Exercise input
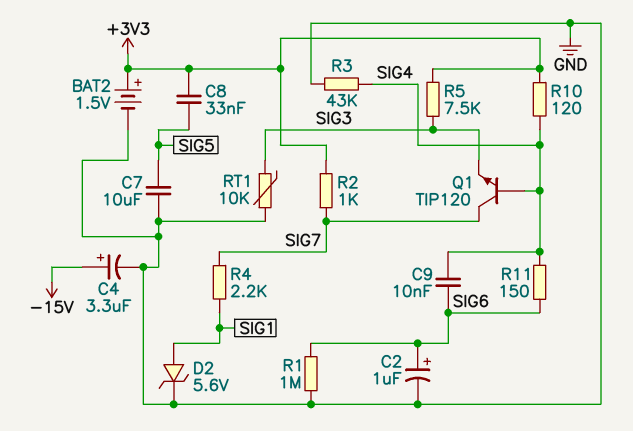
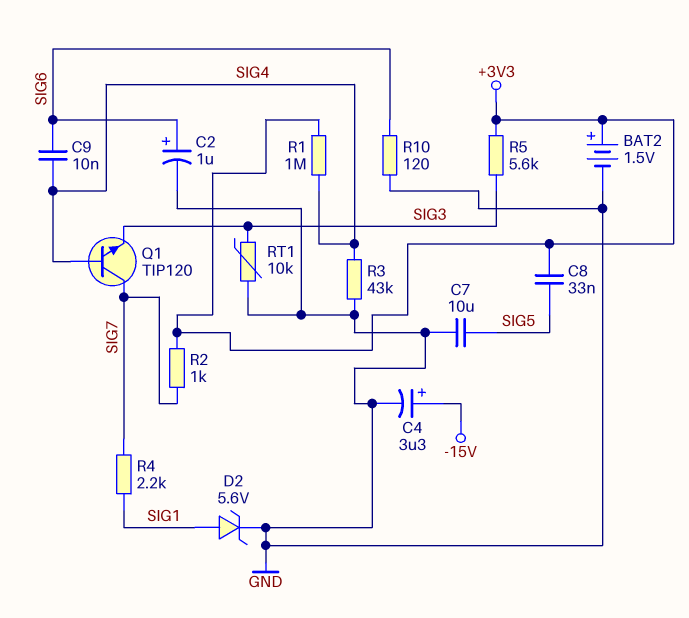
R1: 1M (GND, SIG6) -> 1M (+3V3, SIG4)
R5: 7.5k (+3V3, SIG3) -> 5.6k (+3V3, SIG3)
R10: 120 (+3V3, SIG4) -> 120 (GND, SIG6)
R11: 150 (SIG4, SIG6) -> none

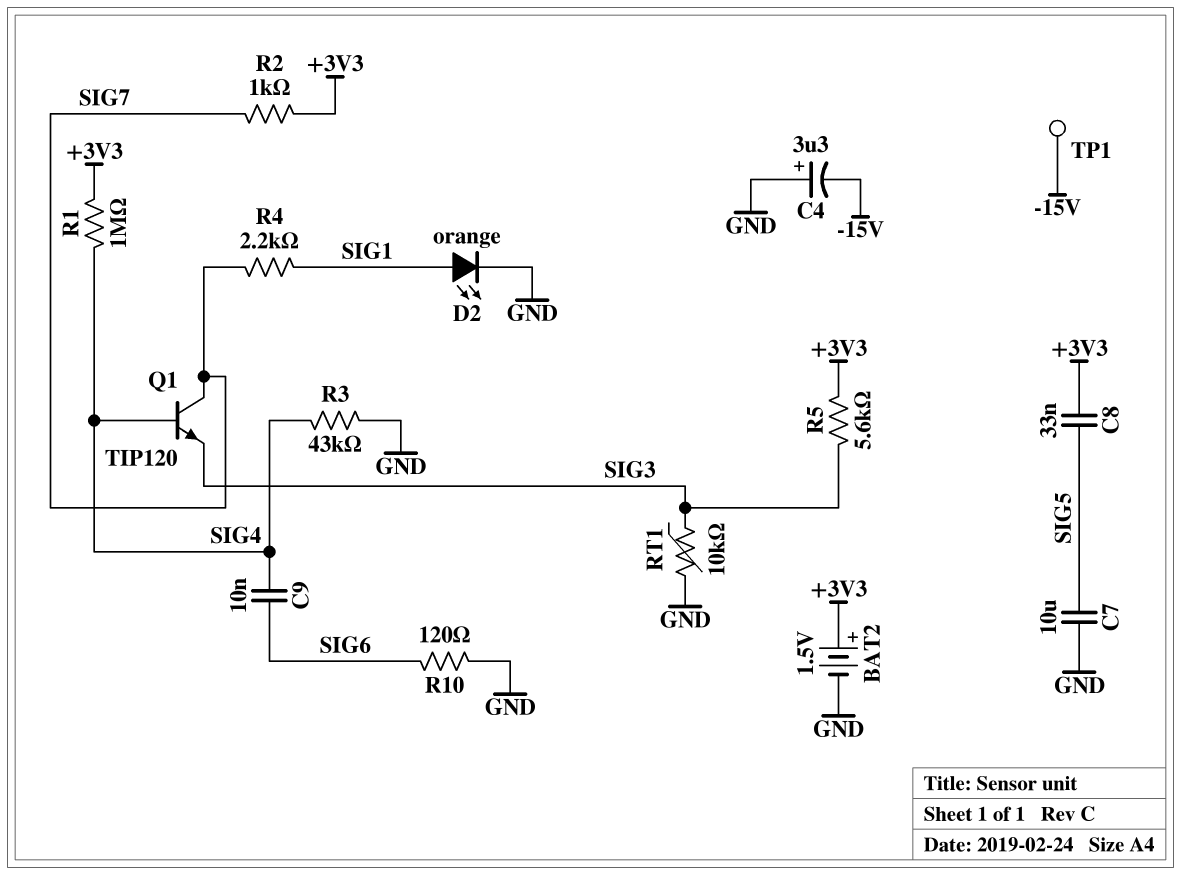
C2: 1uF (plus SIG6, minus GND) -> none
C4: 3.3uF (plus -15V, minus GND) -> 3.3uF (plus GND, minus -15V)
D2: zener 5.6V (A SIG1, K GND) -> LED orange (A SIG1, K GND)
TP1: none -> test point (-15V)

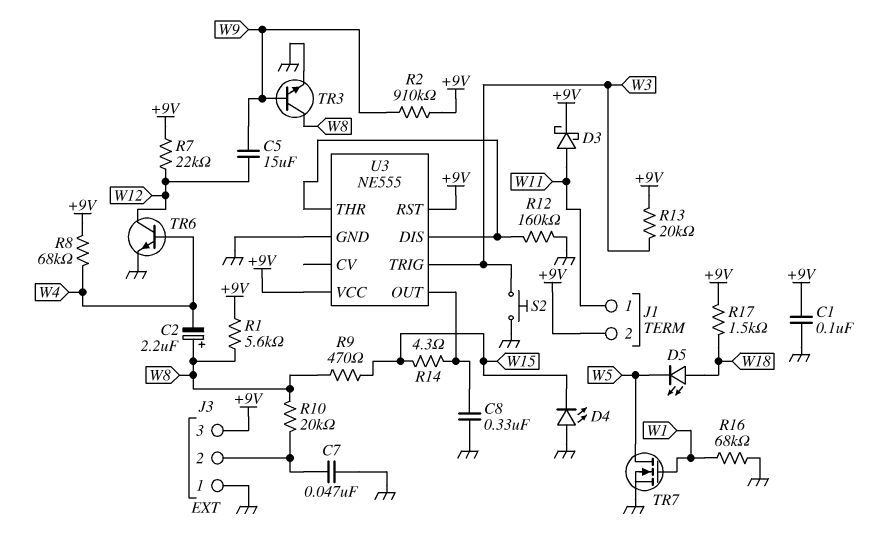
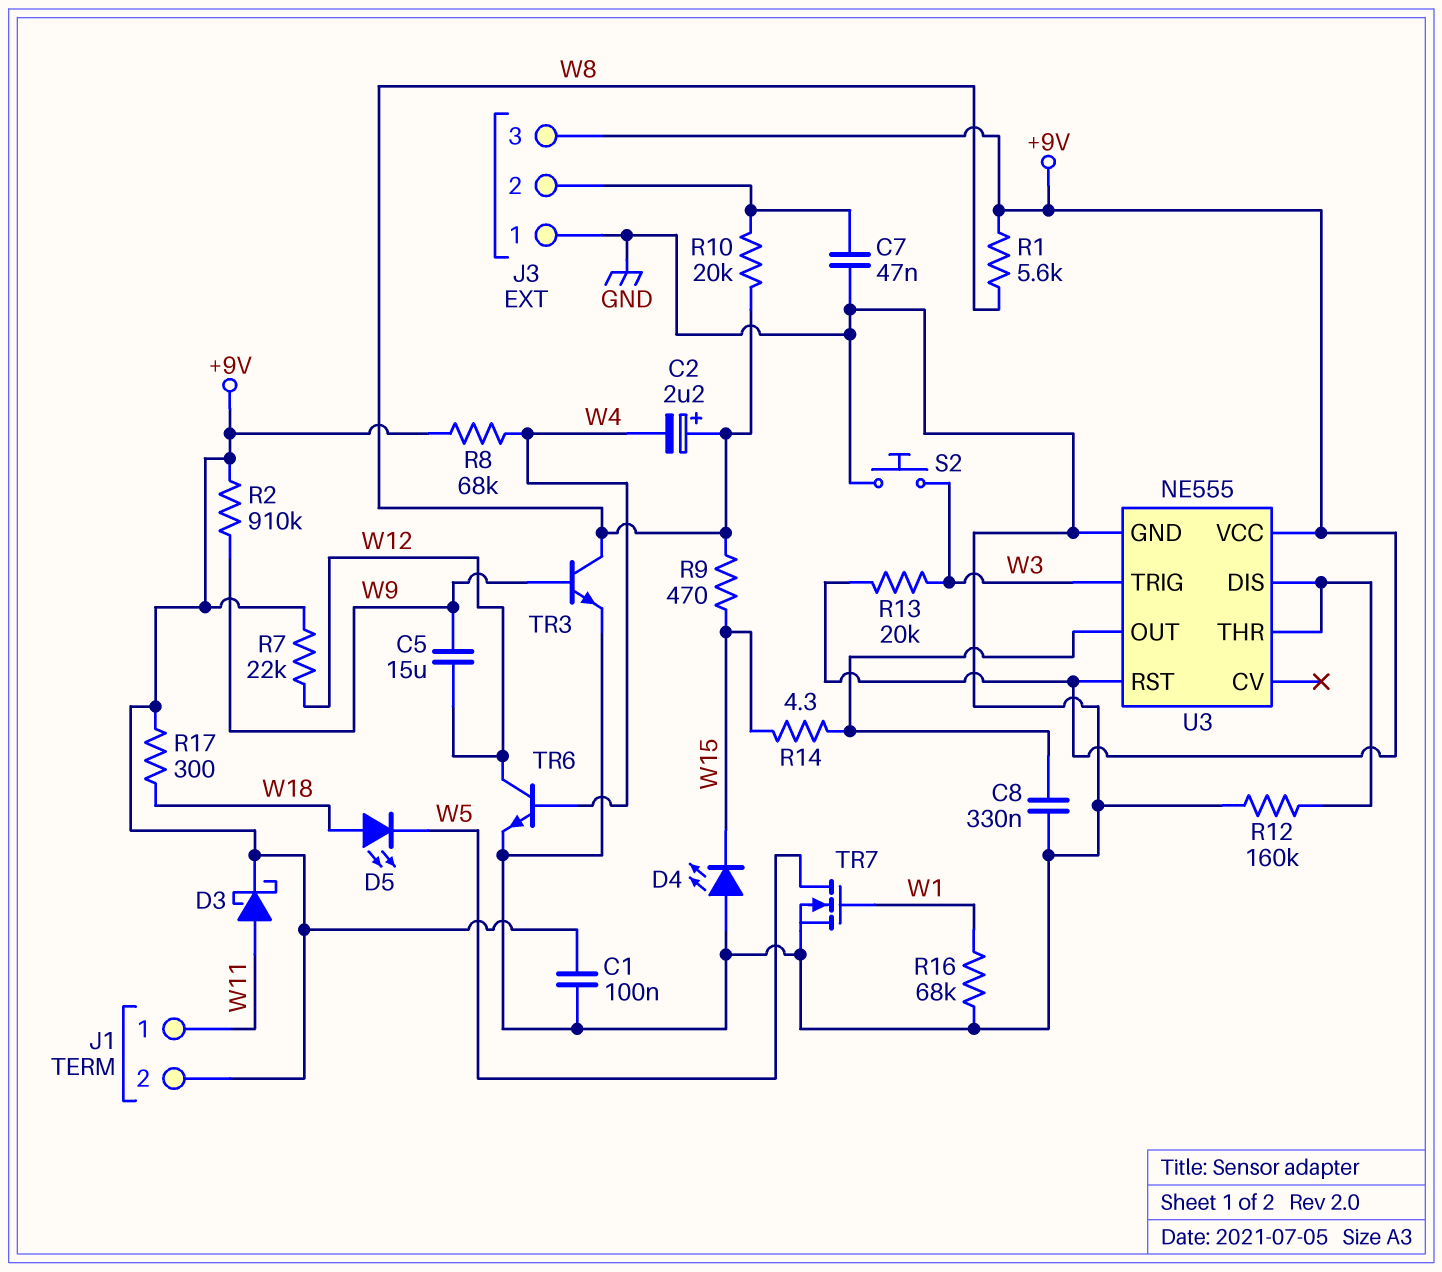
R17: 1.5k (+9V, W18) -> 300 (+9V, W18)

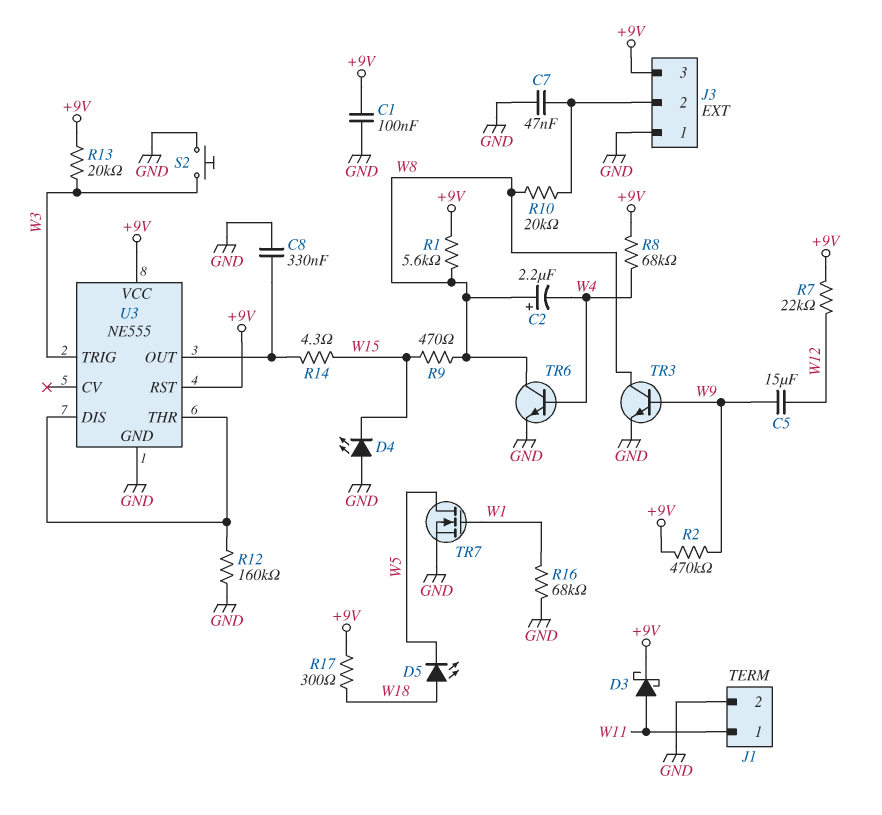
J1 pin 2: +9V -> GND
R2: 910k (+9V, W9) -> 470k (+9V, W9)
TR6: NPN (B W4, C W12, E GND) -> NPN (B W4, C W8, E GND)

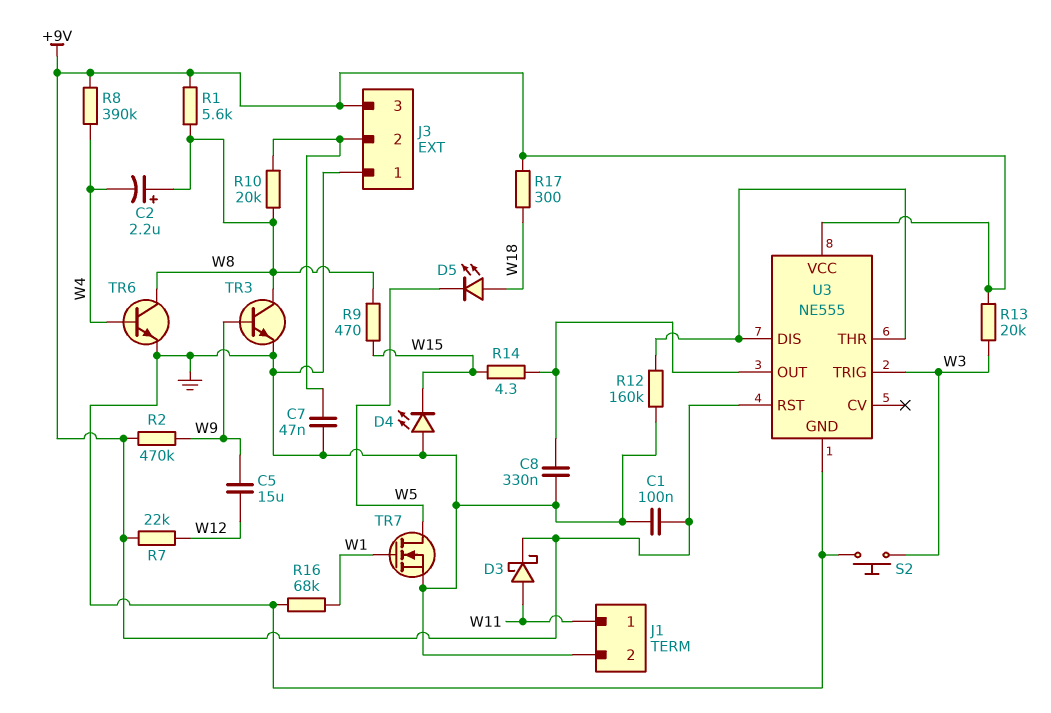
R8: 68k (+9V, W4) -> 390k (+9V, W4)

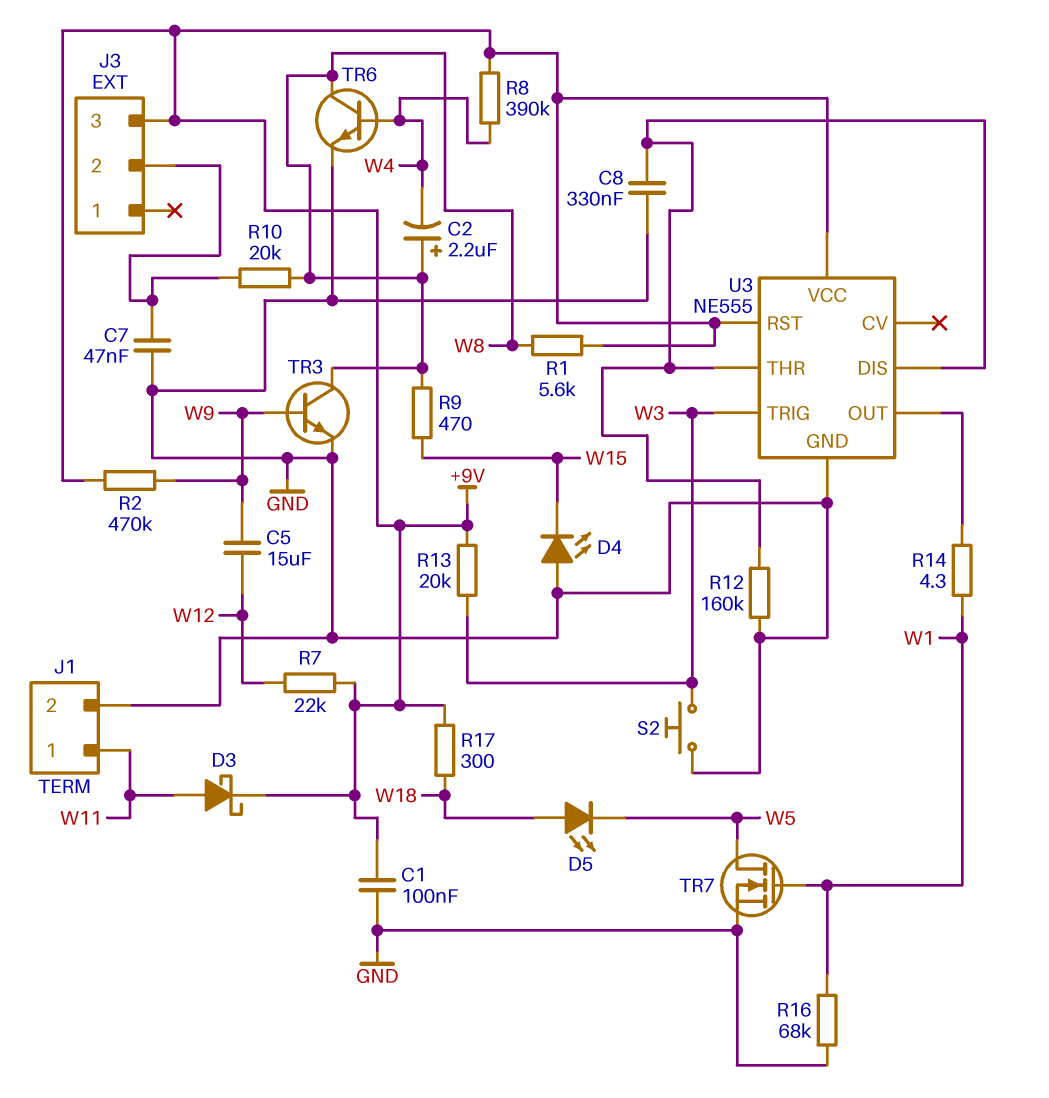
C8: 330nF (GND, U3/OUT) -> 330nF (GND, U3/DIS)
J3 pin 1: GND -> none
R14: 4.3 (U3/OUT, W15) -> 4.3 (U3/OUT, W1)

To do
Do not include the images; transcribe the rest of the listing exactly.

Output for this exercise
R1: 1M (GND, SIG6) -> 1M (+3V3, SIG4)
R5: 7.5k (+3V3, SIG3) -> 5.6k (+3V3, SIG3)
R10: 120 (+3V3, SIG4) -> 120 (GND, SIG6)
R11: 150 (SIG4, SIG6) -> none

C2: 1uF (plus SIG6, minus GND) -> none
C4: 3.3uF (plus -15V, minus GND) -> 3.3uF (plus GND, minus -15V)
D2: zener 5.6V (A SIG1, K GND) -> LED orange (A SIG1, K GND)
TP1: none -> test point (-15V)

R17: 1.5k (+9V, W18) -> 300 (+9V, W18)

J1 pin 2: +9V -> GND
R2: 910k (+9V, W9) -> 470k (+9V, W9)
TR6: NPN (B W4, C W12, E GND) -> NPN (B W4, C W8, E GND)

R8: 68k (+9V, W4) -> 390k (+9V, W4)

C8: 330nF (GND, U3/OUT) -> 330nF (GND, U3/DIS)
J3 pin 1: GND -> none
R14: 4.3 (U3/OUT, W15) -> 4.3 (U3/OUT, W1)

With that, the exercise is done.